▶ **Task objective**:
Only these lines of the data below are wanted: the one with "pos2: [236, 374]", the one with "[350,203,453,283]", and any lines between them, each repeated exactly.
─── Input
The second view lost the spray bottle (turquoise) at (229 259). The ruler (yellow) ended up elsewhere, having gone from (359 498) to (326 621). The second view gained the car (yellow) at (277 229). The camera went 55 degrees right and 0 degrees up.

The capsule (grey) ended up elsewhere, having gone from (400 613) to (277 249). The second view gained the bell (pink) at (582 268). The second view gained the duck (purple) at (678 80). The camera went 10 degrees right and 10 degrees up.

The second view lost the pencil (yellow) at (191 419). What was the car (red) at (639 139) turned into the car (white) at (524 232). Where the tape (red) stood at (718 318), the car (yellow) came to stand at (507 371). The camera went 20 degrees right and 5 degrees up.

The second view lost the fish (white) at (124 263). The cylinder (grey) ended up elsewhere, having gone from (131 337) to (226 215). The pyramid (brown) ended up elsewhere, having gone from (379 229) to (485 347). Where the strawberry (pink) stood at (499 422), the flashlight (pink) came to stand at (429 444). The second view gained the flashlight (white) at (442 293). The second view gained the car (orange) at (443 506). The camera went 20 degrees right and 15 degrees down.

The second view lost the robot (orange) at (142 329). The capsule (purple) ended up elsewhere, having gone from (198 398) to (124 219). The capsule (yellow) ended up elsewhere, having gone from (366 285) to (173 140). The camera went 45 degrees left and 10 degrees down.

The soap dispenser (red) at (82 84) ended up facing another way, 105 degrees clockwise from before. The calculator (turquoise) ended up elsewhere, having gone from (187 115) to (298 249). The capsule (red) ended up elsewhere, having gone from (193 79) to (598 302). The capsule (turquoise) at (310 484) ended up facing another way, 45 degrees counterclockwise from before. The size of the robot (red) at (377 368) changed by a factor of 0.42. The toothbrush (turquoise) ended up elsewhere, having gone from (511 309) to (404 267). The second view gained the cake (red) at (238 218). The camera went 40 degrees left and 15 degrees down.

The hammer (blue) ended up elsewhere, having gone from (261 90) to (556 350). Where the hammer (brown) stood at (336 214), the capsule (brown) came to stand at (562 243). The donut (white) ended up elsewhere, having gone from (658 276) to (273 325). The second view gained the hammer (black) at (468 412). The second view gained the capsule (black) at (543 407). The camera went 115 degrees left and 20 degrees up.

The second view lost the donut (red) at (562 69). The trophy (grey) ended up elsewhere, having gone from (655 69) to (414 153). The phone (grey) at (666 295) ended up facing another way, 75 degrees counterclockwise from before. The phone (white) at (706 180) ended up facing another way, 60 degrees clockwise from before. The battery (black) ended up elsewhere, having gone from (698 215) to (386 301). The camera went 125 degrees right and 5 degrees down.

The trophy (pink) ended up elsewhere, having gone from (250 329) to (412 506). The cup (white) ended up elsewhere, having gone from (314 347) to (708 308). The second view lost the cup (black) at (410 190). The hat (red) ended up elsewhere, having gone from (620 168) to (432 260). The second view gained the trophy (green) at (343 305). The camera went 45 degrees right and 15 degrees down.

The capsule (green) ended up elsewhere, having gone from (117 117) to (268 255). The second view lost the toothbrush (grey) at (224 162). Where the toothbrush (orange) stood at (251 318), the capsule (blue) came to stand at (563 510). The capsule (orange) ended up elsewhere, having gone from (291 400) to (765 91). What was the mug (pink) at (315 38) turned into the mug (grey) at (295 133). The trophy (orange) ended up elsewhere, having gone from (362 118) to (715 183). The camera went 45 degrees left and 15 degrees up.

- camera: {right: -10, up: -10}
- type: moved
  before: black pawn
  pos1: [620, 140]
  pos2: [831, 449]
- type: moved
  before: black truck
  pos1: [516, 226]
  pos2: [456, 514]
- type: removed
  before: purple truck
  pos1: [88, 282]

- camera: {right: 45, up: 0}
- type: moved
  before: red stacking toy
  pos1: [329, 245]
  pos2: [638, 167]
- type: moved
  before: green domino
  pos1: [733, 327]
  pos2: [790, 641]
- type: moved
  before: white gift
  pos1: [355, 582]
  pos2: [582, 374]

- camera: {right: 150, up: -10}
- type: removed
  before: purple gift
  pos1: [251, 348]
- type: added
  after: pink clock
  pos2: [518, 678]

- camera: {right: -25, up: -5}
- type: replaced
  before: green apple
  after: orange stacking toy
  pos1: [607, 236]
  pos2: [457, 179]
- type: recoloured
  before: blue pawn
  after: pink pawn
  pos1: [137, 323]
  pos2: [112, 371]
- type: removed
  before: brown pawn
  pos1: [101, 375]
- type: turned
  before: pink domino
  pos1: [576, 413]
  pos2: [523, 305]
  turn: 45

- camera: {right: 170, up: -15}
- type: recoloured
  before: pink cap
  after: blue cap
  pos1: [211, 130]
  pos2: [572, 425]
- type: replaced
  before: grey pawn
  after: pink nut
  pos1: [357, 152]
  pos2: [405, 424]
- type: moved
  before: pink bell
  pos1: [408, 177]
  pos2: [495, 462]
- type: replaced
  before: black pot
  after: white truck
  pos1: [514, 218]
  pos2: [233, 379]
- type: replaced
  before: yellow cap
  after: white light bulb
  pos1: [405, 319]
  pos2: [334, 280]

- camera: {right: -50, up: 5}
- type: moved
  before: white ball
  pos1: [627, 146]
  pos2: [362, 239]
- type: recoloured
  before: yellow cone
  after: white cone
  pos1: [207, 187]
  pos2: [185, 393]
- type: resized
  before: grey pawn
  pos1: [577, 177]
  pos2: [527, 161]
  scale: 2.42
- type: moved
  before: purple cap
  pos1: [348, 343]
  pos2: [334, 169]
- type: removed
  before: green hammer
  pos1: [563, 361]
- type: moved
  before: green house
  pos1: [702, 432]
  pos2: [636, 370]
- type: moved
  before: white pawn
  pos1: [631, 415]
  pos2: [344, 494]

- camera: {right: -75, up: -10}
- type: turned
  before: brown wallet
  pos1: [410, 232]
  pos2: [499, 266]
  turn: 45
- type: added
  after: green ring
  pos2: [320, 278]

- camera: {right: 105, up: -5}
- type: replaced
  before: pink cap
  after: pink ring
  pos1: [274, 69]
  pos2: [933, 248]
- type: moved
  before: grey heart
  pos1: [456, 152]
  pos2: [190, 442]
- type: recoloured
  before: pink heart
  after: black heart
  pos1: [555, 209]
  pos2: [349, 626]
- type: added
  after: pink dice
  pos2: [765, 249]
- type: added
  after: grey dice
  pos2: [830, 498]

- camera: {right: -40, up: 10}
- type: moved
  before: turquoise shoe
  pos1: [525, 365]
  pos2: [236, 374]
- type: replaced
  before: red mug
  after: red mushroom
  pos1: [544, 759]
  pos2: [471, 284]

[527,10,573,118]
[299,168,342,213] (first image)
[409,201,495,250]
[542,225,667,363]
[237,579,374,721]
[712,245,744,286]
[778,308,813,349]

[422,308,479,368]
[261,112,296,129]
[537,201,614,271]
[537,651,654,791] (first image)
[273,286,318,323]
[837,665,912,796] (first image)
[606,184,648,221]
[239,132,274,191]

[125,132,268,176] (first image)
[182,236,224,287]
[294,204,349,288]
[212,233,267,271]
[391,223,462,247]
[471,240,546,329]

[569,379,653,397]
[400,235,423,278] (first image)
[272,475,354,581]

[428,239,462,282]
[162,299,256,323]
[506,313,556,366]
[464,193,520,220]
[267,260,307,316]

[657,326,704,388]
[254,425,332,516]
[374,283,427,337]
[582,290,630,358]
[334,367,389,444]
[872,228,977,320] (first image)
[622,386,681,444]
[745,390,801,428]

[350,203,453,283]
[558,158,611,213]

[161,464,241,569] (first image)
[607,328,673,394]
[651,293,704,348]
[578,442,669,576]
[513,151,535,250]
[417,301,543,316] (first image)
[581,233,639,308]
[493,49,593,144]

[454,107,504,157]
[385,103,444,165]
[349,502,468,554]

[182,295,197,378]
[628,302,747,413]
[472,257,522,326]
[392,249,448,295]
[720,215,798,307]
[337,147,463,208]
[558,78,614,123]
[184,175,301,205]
──────
▶ **Output of the exercise**:
  pos2: [236, 374]
- type: replaced
  before: red mug
  after: red mushroom
  pos1: [544, 759]
  pos2: [471, 284]

[527,10,573,118]
[299,168,342,213] (first image)
[409,201,495,250]
[542,225,667,363]
[237,579,374,721]
[712,245,744,286]
[778,308,813,349]

[422,308,479,368]
[261,112,296,129]
[537,201,614,271]
[537,651,654,791] (first image)
[273,286,318,323]
[837,665,912,796] (first image)
[606,184,648,221]
[239,132,274,191]

[125,132,268,176] (first image)
[182,236,224,287]
[294,204,349,288]
[212,233,267,271]
[391,223,462,247]
[471,240,546,329]

[569,379,653,397]
[400,235,423,278] (first image)
[272,475,354,581]

[428,239,462,282]
[162,299,256,323]
[506,313,556,366]
[464,193,520,220]
[267,260,307,316]

[657,326,704,388]
[254,425,332,516]
[374,283,427,337]
[582,290,630,358]
[334,367,389,444]
[872,228,977,320] (first image)
[622,386,681,444]
[745,390,801,428]

[350,203,453,283]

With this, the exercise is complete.